Work to complete
What lines of the data below hold the string "black"? Copy each one out.

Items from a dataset
==*==
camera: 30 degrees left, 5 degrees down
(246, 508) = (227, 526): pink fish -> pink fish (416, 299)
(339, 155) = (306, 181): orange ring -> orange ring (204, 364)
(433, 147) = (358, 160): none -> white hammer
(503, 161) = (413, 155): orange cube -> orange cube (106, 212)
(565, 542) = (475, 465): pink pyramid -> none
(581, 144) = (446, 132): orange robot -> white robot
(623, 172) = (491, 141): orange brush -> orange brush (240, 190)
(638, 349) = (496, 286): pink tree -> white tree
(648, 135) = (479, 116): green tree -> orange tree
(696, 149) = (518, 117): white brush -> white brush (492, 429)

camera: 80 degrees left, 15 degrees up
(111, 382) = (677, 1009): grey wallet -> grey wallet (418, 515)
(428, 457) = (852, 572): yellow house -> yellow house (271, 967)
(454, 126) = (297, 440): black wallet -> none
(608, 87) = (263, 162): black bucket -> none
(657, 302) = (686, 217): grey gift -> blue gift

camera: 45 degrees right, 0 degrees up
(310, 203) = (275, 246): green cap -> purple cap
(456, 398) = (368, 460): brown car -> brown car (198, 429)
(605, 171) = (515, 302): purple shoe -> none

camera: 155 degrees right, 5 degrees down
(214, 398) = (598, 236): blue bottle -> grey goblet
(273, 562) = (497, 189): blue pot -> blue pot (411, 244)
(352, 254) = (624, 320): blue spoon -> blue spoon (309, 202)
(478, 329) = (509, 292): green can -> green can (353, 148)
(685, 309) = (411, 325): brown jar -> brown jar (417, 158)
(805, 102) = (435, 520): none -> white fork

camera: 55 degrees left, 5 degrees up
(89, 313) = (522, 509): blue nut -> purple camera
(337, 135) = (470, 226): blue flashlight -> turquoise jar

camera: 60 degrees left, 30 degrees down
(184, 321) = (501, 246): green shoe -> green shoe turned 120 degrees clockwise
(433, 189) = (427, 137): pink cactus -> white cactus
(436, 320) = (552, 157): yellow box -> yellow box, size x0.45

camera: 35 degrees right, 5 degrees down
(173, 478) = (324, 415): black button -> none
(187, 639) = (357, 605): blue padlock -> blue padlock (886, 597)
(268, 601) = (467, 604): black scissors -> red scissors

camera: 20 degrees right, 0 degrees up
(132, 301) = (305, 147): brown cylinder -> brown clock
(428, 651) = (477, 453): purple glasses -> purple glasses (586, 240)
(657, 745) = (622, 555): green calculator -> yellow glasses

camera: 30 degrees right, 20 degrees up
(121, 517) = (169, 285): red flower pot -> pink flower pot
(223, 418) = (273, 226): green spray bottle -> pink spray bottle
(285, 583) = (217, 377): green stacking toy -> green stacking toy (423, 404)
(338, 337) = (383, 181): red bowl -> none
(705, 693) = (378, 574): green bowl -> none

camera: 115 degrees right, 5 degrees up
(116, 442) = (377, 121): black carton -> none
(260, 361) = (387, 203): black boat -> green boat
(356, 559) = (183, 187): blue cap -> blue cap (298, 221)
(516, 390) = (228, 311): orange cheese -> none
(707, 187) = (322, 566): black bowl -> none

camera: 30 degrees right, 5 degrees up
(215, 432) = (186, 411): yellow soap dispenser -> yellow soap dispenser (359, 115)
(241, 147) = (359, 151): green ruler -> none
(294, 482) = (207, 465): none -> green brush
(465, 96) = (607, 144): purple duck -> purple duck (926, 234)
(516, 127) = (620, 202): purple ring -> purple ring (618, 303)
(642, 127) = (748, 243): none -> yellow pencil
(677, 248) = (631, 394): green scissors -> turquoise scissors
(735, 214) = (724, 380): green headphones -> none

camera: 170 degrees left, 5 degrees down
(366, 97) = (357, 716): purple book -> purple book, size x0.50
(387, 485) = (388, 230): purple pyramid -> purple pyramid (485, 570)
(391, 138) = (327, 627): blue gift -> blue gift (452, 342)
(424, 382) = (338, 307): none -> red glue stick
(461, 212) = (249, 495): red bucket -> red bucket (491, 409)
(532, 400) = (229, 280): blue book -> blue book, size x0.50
==*==
Finished task
(454, 126) = (297, 440): black wallet -> none
(608, 87) = (263, 162): black bucket -> none
(173, 478) = (324, 415): black button -> none
(268, 601) = (467, 604): black scissors -> red scissors
(116, 442) = (377, 121): black carton -> none
(260, 361) = (387, 203): black boat -> green boat
(707, 187) = (322, 566): black bowl -> none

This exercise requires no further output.